Written problem –
Write out everything from the line containing "Budapest: 11:37 -> none" down to the end of the records, swapping "Gdansk" for "Warsaw" and leaving all else unchanged. Leave the pictures out.

Record excerpts –
▼

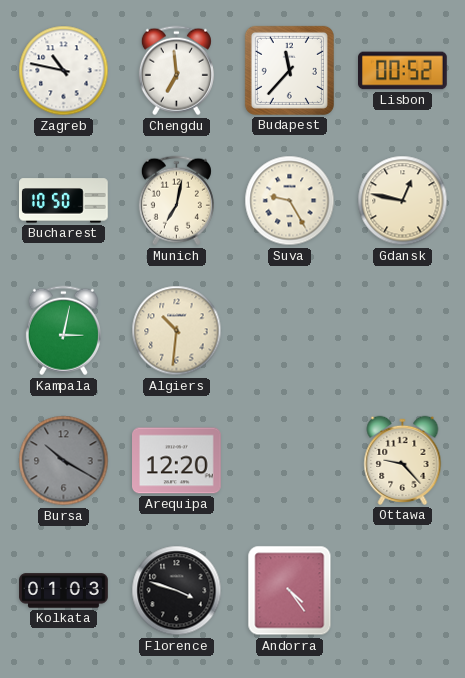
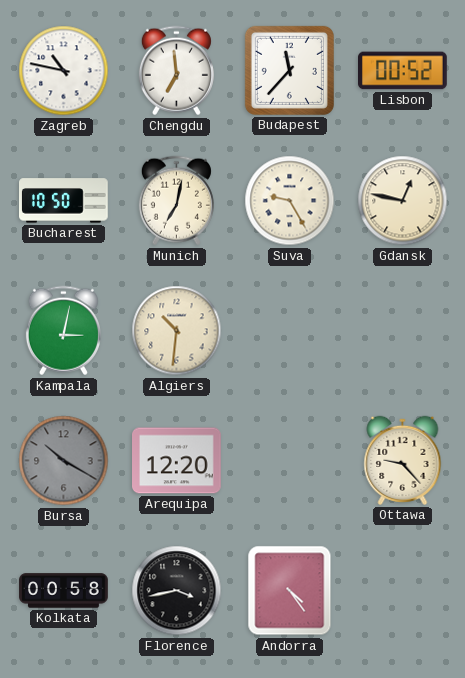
Kolkata: 01:03 -> 00:58
Florence: 3:48 -> 3:43
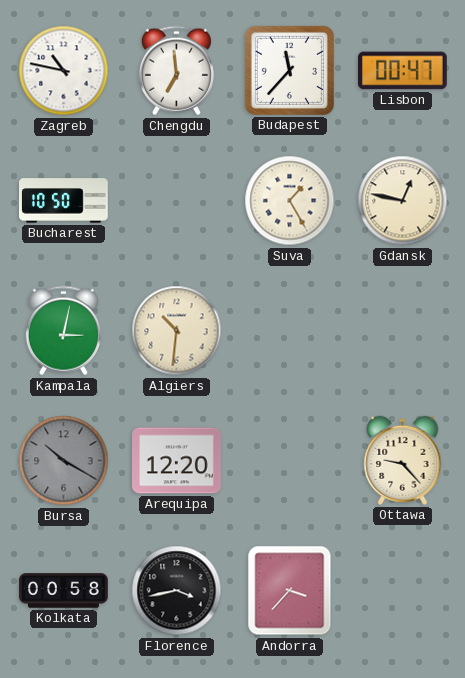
Lisbon: 00:52 -> 00:47
Munich: 7:02 -> none
Suva: 9:25 -> 1:25
Andorra: 4:24 -> 3:37
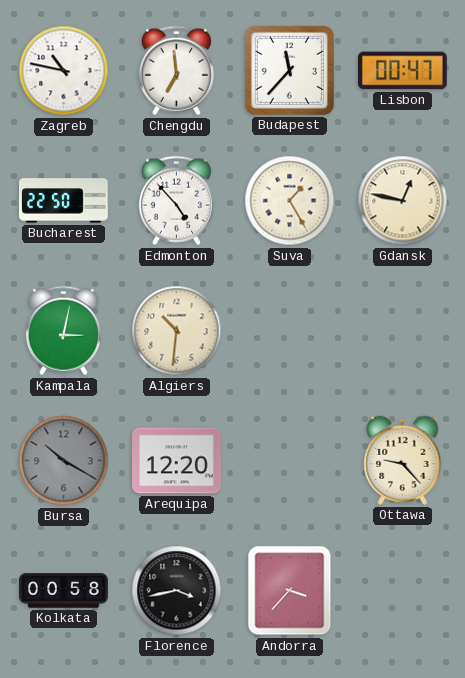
Bucharest: 10:50 -> 22:50
Edmonton: none -> 4:53
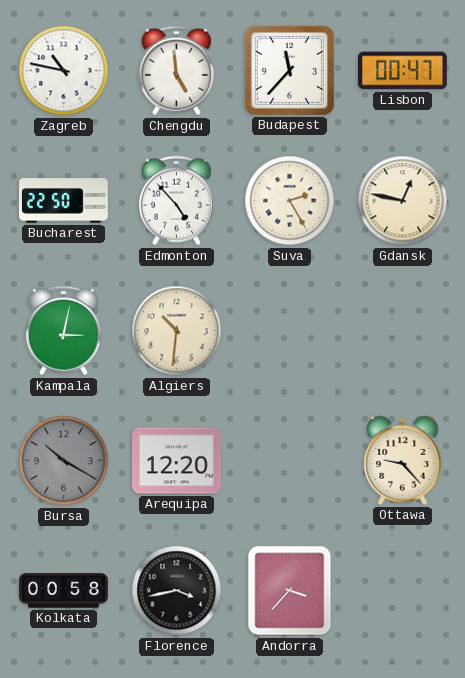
Chengdu: 6:59 -> 4:59
Suva: 1:25 -> 2:25
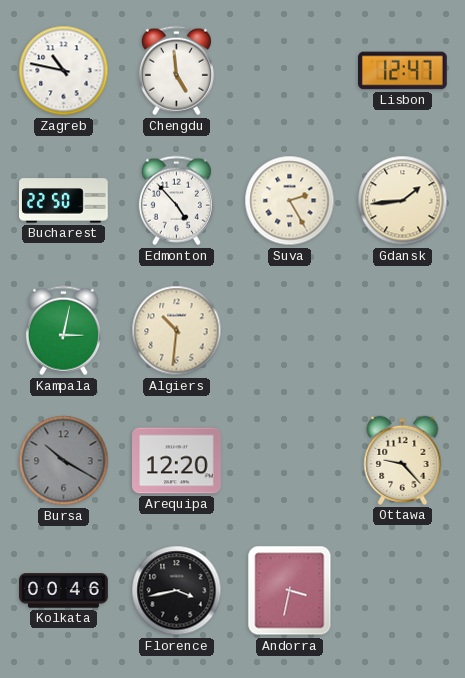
Budapest: 11:37 -> none
Lisbon: 00:47 -> 12:47
Gdansk: 12:47 -> 1:44
Kolkata: 00:58 -> 00:46
Andorra: 3:37 -> 3:32
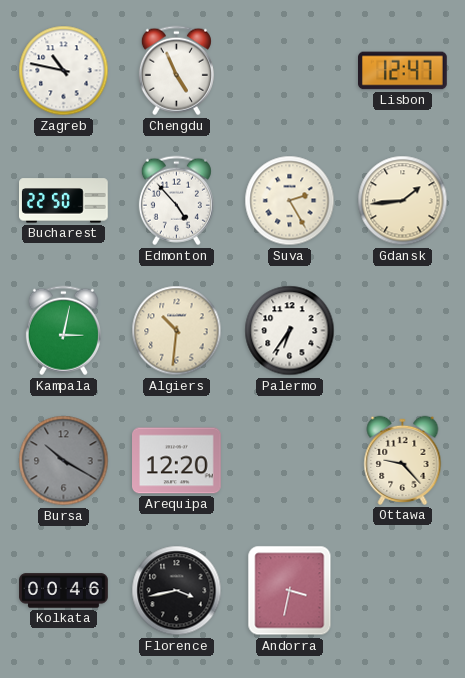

▲

Complete output –
Budapest: 11:37 -> none
Lisbon: 00:47 -> 12:47
Warsaw: 12:47 -> 1:44
Kolkata: 00:58 -> 00:46
Andorra: 3:37 -> 3:32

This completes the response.